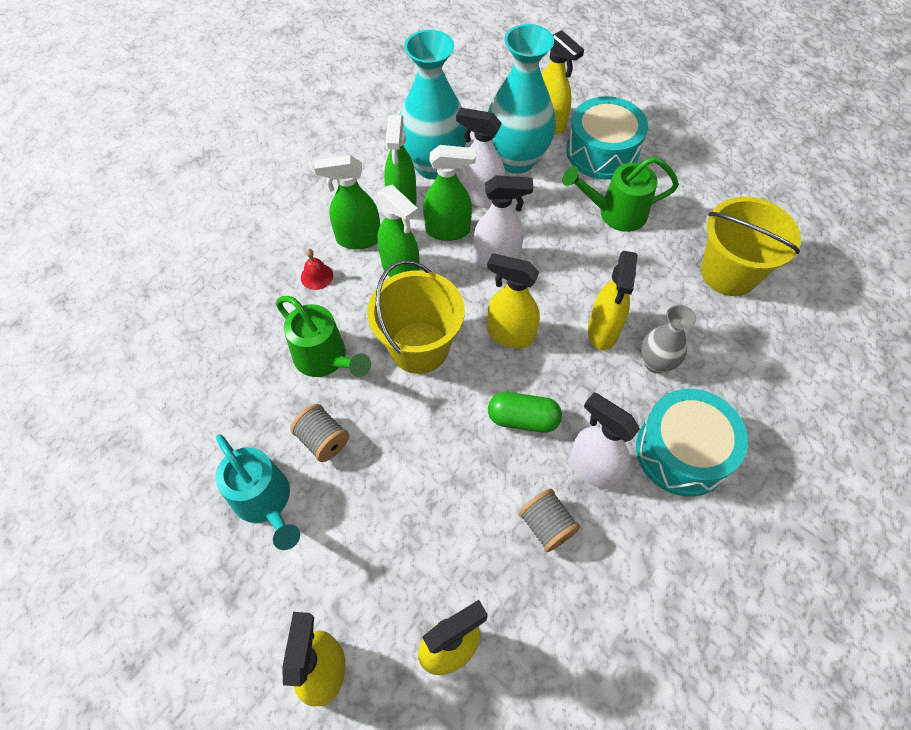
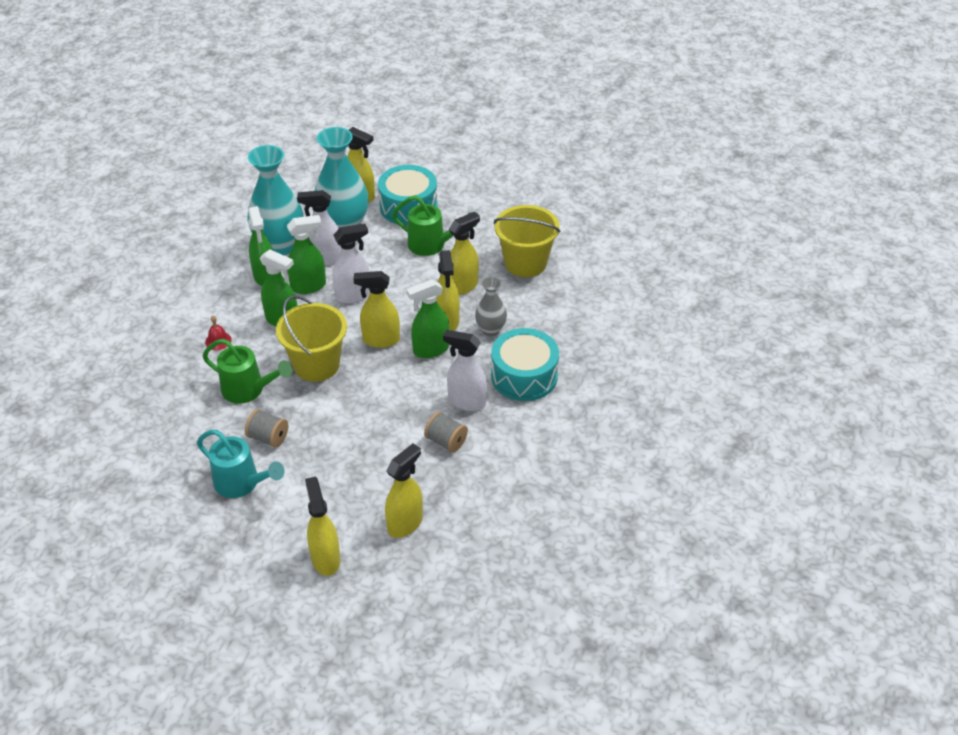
camera: 20 degrees left, 15 degrees down
(358, 239) = (240, 309): green spray bottle -> green spray bottle (430, 349)
(523, 419) = (408, 387): green capsule -> none
(615, 213) = (432, 245): green watering can -> green watering can turned 135 degrees counterclockwise
(637, 285) = (462, 286): none -> yellow spray bottle

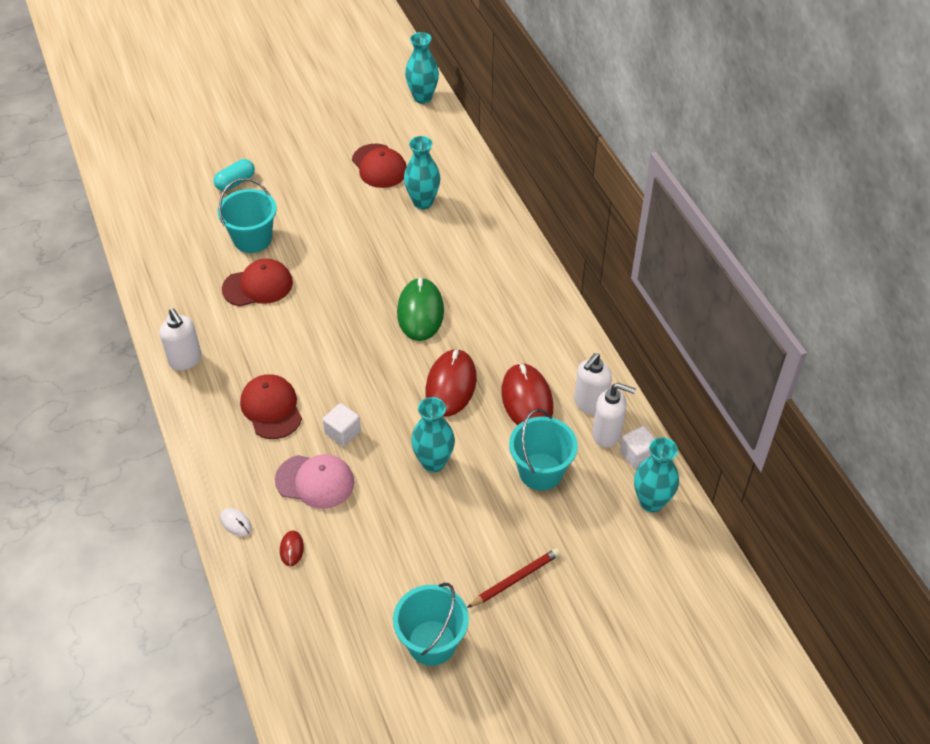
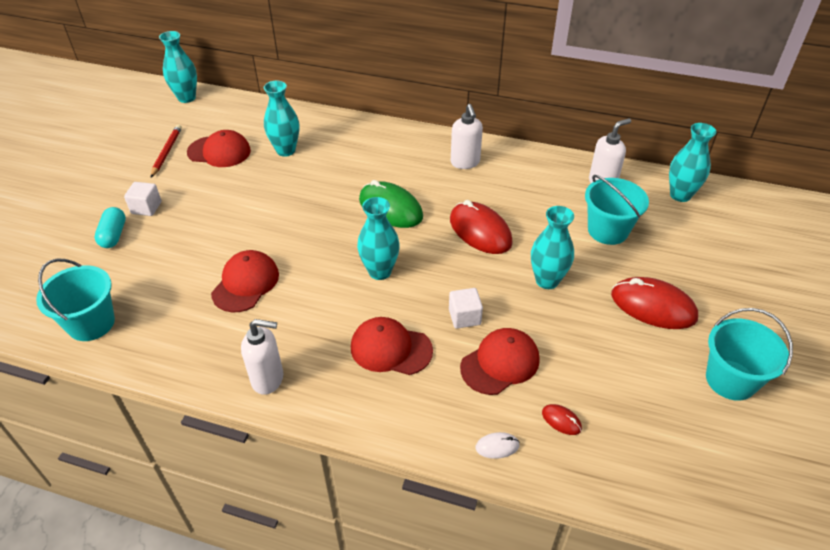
camera: 50 degrees left, 5 degrees down
(252, 239) = (190, 259): turquoise bucket -> turquoise bucket (91, 323)
(315, 481) = (500, 363): pink cap -> red cap
(342, 352) = (380, 271): none -> turquoise vase
(516, 579) = (700, 297): red pencil -> red pencil (167, 152)
(527, 400) = (534, 202): red mouse -> red mouse (653, 306)
(590, 404) = (568, 176): white soap dispenser -> white soap dispenser (465, 163)
(637, 455) = (633, 179): white cube -> white cube (146, 208)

----

Would you copy all of the data exactly? Keep the pictures out of it.

camera: 20 degrees left, 15 degrees down
(358, 239) = (240, 309): green spray bottle -> green spray bottle (430, 349)
(523, 419) = (408, 387): green capsule -> none
(615, 213) = (432, 245): green watering can -> green watering can turned 135 degrees counterclockwise
(637, 285) = (462, 286): none -> yellow spray bottle

camera: 50 degrees left, 5 degrees down
(252, 239) = (190, 259): turquoise bucket -> turquoise bucket (91, 323)
(315, 481) = (500, 363): pink cap -> red cap
(342, 352) = (380, 271): none -> turquoise vase
(516, 579) = (700, 297): red pencil -> red pencil (167, 152)
(527, 400) = (534, 202): red mouse -> red mouse (653, 306)
(590, 404) = (568, 176): white soap dispenser -> white soap dispenser (465, 163)
(637, 455) = (633, 179): white cube -> white cube (146, 208)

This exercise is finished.